-- Data excerpts follows --

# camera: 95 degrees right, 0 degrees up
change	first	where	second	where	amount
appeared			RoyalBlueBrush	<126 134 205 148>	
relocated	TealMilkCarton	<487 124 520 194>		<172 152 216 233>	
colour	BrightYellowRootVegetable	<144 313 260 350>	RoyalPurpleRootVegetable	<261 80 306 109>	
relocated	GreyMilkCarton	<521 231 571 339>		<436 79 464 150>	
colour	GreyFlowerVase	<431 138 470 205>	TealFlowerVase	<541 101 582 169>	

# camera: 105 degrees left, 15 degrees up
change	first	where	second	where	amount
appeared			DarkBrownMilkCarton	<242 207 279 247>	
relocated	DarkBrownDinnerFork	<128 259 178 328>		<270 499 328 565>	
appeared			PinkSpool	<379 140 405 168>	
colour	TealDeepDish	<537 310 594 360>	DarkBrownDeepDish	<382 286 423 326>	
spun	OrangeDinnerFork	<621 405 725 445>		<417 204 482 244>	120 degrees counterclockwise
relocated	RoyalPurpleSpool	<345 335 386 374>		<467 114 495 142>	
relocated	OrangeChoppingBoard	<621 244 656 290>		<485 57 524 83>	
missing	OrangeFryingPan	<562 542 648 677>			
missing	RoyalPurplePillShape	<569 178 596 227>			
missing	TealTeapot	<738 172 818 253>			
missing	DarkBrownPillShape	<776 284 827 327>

-- Data excerpts concluded --
-- Data excerpts follows --

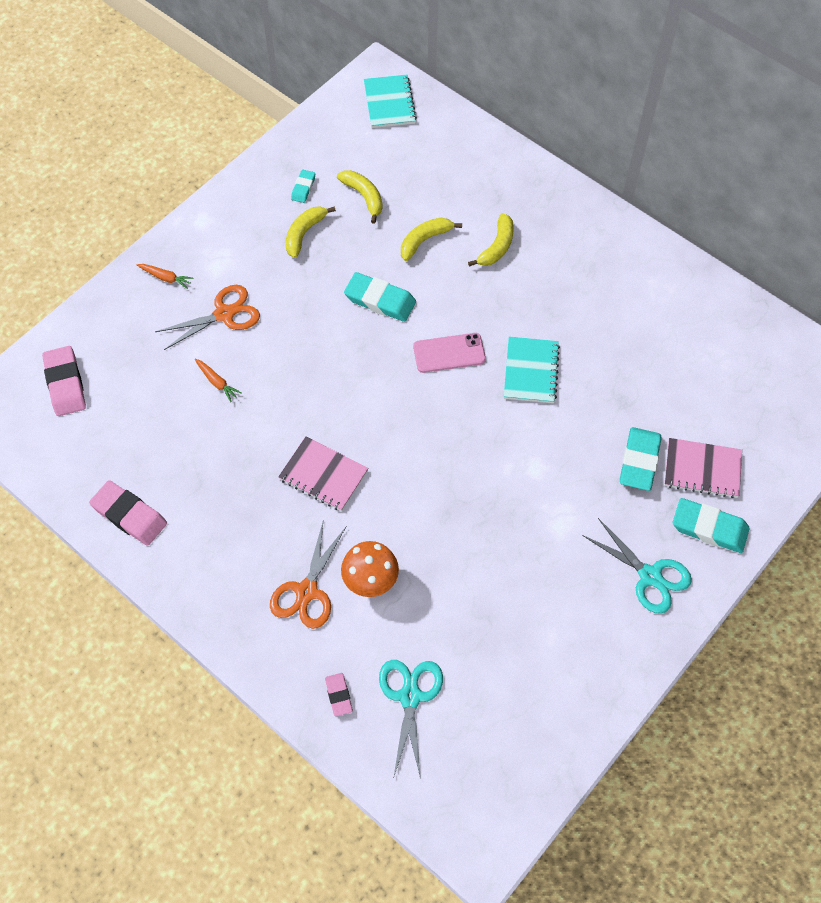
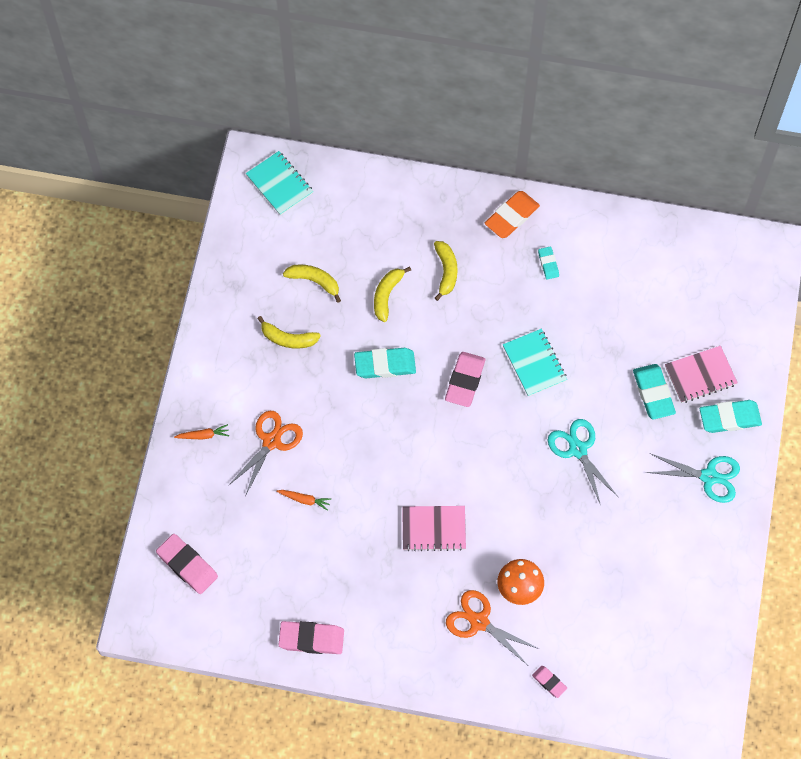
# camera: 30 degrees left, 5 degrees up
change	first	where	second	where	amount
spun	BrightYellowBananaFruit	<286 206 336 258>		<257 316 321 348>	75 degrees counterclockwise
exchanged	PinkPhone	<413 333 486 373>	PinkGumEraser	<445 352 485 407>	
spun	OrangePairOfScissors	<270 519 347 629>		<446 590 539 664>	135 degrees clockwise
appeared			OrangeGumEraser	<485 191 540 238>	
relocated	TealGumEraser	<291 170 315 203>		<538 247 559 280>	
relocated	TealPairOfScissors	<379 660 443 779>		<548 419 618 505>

-- Data excerpts concluded --

| Task brief |
The line above containing "152 216 233>", the line containing "79 464 150>", and every line between them are to be transcribed exactly; no other line is wanted.

| Solution below |
relocated	TealMilkCarton	<487 124 520 194>		<172 152 216 233>	
colour	BrightYellowRootVegetable	<144 313 260 350>	RoyalPurpleRootVegetable	<261 80 306 109>	
relocated	GreyMilkCarton	<521 231 571 339>		<436 79 464 150>	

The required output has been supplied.